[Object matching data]

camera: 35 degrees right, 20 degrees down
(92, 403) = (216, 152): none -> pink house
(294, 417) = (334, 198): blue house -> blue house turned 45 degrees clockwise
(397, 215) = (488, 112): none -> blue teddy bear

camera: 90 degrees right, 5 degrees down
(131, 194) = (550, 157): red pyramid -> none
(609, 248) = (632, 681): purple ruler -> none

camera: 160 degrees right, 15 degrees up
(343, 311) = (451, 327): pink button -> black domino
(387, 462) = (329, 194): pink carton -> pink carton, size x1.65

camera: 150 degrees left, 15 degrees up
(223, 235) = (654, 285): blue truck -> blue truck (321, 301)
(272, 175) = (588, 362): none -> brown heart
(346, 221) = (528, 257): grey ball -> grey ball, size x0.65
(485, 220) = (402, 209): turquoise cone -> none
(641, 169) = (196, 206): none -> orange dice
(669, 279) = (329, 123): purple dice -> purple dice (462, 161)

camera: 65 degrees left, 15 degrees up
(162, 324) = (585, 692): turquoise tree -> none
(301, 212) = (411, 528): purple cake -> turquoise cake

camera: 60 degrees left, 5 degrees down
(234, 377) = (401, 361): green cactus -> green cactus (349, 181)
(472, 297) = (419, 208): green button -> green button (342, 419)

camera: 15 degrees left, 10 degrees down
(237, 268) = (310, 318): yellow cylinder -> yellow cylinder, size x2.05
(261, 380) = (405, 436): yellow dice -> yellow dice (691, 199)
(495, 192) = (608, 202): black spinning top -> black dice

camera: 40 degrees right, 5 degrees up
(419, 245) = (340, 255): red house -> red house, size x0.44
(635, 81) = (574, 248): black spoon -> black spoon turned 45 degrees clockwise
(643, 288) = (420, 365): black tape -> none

#### Try it
Go through the data above and repeat all of it exactly.

#### Task output
camera: 35 degrees right, 20 degrees down
(92, 403) = (216, 152): none -> pink house
(294, 417) = (334, 198): blue house -> blue house turned 45 degrees clockwise
(397, 215) = (488, 112): none -> blue teddy bear

camera: 90 degrees right, 5 degrees down
(131, 194) = (550, 157): red pyramid -> none
(609, 248) = (632, 681): purple ruler -> none

camera: 160 degrees right, 15 degrees up
(343, 311) = (451, 327): pink button -> black domino
(387, 462) = (329, 194): pink carton -> pink carton, size x1.65

camera: 150 degrees left, 15 degrees up
(223, 235) = (654, 285): blue truck -> blue truck (321, 301)
(272, 175) = (588, 362): none -> brown heart
(346, 221) = (528, 257): grey ball -> grey ball, size x0.65
(485, 220) = (402, 209): turquoise cone -> none
(641, 169) = (196, 206): none -> orange dice
(669, 279) = (329, 123): purple dice -> purple dice (462, 161)

camera: 65 degrees left, 15 degrees up
(162, 324) = (585, 692): turquoise tree -> none
(301, 212) = (411, 528): purple cake -> turquoise cake

camera: 60 degrees left, 5 degrees down
(234, 377) = (401, 361): green cactus -> green cactus (349, 181)
(472, 297) = (419, 208): green button -> green button (342, 419)

camera: 15 degrees left, 10 degrees down
(237, 268) = (310, 318): yellow cylinder -> yellow cylinder, size x2.05
(261, 380) = (405, 436): yellow dice -> yellow dice (691, 199)
(495, 192) = (608, 202): black spinning top -> black dice

camera: 40 degrees right, 5 degrees up
(419, 245) = (340, 255): red house -> red house, size x0.44
(635, 81) = (574, 248): black spoon -> black spoon turned 45 degrees clockwise
(643, 288) = (420, 365): black tape -> none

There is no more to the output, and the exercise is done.